- Problem statement -
State the count of lines below in which the word "masks" appears, and add nothing.
## BEGIN Records to process
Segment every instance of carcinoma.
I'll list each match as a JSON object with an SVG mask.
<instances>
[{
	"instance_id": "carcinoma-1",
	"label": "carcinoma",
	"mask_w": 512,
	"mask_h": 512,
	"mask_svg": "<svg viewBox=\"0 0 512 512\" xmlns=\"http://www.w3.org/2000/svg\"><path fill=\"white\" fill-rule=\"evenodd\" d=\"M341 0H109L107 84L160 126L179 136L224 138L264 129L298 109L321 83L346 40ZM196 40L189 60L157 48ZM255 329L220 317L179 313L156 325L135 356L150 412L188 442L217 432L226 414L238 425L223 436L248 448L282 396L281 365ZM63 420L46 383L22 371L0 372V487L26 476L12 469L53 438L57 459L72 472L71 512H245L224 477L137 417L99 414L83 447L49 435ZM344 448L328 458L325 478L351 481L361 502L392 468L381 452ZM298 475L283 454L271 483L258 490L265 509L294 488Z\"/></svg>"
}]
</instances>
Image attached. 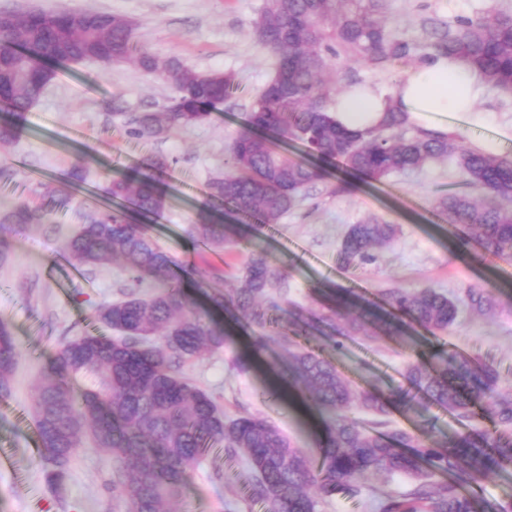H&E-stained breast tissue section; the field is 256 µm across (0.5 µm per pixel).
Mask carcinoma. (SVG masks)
<instances>
[{
  "label": "carcinoma",
  "mask_w": 512,
  "mask_h": 512,
  "mask_svg": "<svg viewBox=\"0 0 512 512\" xmlns=\"http://www.w3.org/2000/svg\"><path fill=\"white\" fill-rule=\"evenodd\" d=\"M389 15L390 0H264L253 29L276 58L274 74L230 148L224 176L208 183L207 203L190 231L196 245L215 250L238 244L241 225L259 231L277 221L309 186L338 169L372 184L450 160L468 191L437 198L435 211L448 224L475 229L484 254L512 259L511 152L490 155L453 133L415 128L394 107L373 128L347 131L329 114L343 88L328 79L341 63L363 62L385 71L445 54L467 59L489 88L511 95L512 11L491 8L445 24L431 21L424 44L400 36ZM94 59L108 65L133 61L176 90L162 110L138 114L129 131L137 138L210 119L235 85L230 72L198 73L177 57L143 51L121 15L5 13L0 102L11 108L14 121L0 125V146L17 137L24 112L52 78L49 64ZM294 144L303 156L289 150ZM166 168L165 159L151 158L135 173L111 179L110 199L130 209L107 206L65 245L68 256L89 269L123 259L131 286L124 299L97 311V319L116 335L89 334L62 343L34 387V418L47 450L44 472L51 486L64 485L77 448L90 443L112 460V490L125 512H169L168 503L181 496L191 469L210 445L220 443L243 460L252 497L267 503L270 512H319L320 502L358 490L369 475L412 480L406 495L385 496L378 512H512L511 502L482 504L464 491V485L490 473L512 470V390L500 386L490 363L443 352L434 365L417 356L405 365L407 387L381 397L355 390L320 354L260 334L257 346L276 342L288 356L281 387L304 394L320 415L314 455L263 417L226 416L206 390L192 384L183 365L232 342L220 313L236 312L263 329L271 313L288 303V279L266 249L255 245L234 288L208 294V308L199 307L184 282H197L200 272L190 265L177 275L176 262L143 225L166 209L168 192L161 181ZM68 203V196L52 189L40 206H4L5 220L14 227L47 224L52 211ZM395 233V225L377 217L350 225L337 263L362 268L373 260V249L390 243ZM145 277L154 283L151 294L137 291ZM386 298L387 314L364 307L356 313L351 294L338 289L334 303L293 315L304 327H329L338 347L344 338L366 334L372 321L389 336L422 329L436 337L448 333L457 319L456 303L431 286L393 288ZM466 304L493 315L502 300L490 289L469 288ZM17 360L10 323L0 318L1 397L11 392ZM417 405L436 406L460 420L480 414L492 428L460 434L443 445L388 429L391 408L409 413ZM354 408L374 416L371 427L351 416ZM438 474L448 480L435 479Z\"/></svg>",
  "instance_id": "obj_1"
}]
</instances>
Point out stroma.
I'll return each mask as SVG.
<instances>
[{
    "label": "stroma",
    "mask_w": 512,
    "mask_h": 512,
    "mask_svg": "<svg viewBox=\"0 0 512 512\" xmlns=\"http://www.w3.org/2000/svg\"><path fill=\"white\" fill-rule=\"evenodd\" d=\"M263 0H0L1 12L87 11L122 15L135 26L139 45L158 57L175 56L194 71H229L235 76L232 95L222 113L203 123L171 131L142 143L130 136L132 118L161 109L173 89L137 65L124 61L103 66L93 61L56 66L41 98L24 115L18 137L0 147V203L40 204L46 189L71 192L68 206L55 210L50 223L30 224L0 260V317L12 328L19 352L11 392L0 397V512H123L112 493V463L99 450L77 449L62 488L46 480L31 401L32 389L57 347L77 336L109 335L95 319L97 309L121 299L129 284L123 262L112 261L87 272L64 252V245L88 217L109 202V179L130 172L154 157L168 168V205L147 230L177 264L196 265L207 289L228 291L232 276L250 246L266 248L288 275V305L274 313L282 331L293 325L292 311L314 304L321 293L349 288L366 300L383 303L388 289L430 284L461 302L471 286L512 289V259L459 258L456 243L463 228L442 223L433 211L436 198L464 191L453 164L392 175L369 185L352 180L342 189L343 175L313 184L296 206L266 234L245 228L233 249L209 250L193 245L189 231L205 199L209 180L222 175L229 149L243 128L256 96L270 80L274 56L263 47L252 21ZM490 6L512 9V0H391V19L408 39L421 36L420 20L448 21ZM120 101L122 113L112 111ZM483 125L468 129L474 145L512 127V97L488 91ZM397 225L387 246L376 249L372 263L345 270L336 251L349 225L367 216ZM256 329H235L233 343L204 360L186 365L185 376L213 395L228 416L260 415L301 446H308L319 421L308 418L275 379L283 370L277 345L254 351ZM300 344L321 352L353 386L384 394L404 386V364L412 353L433 360L448 350L472 361L492 363L502 386L512 388V305L493 317L462 308L447 335L416 331L403 336H360L336 347L326 337L303 336ZM250 352L249 372L237 371V353ZM275 396L262 395V388ZM393 425L444 442L463 429L448 412L434 409L411 415L391 410ZM408 479L371 478L360 491L342 492L319 506L320 512H376L378 498L405 493ZM175 512H267L253 500L237 458L214 445L192 469L189 486Z\"/></svg>",
    "instance_id": "35a3bbf8"
}]
</instances>
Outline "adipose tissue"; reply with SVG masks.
I'll use <instances>...</instances> for the list:
<instances>
[{
    "label": "adipose tissue",
    "mask_w": 512,
    "mask_h": 512,
    "mask_svg": "<svg viewBox=\"0 0 512 512\" xmlns=\"http://www.w3.org/2000/svg\"><path fill=\"white\" fill-rule=\"evenodd\" d=\"M485 91L480 75L467 63L438 56L407 69L394 98L371 87L347 90L337 97L331 114L343 126L364 131L377 123L392 102L411 125L444 133L452 114L460 116L465 126L484 123L485 111L479 103Z\"/></svg>",
    "instance_id": "1"
}]
</instances>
## END Records to process
- Result of the exercise -
2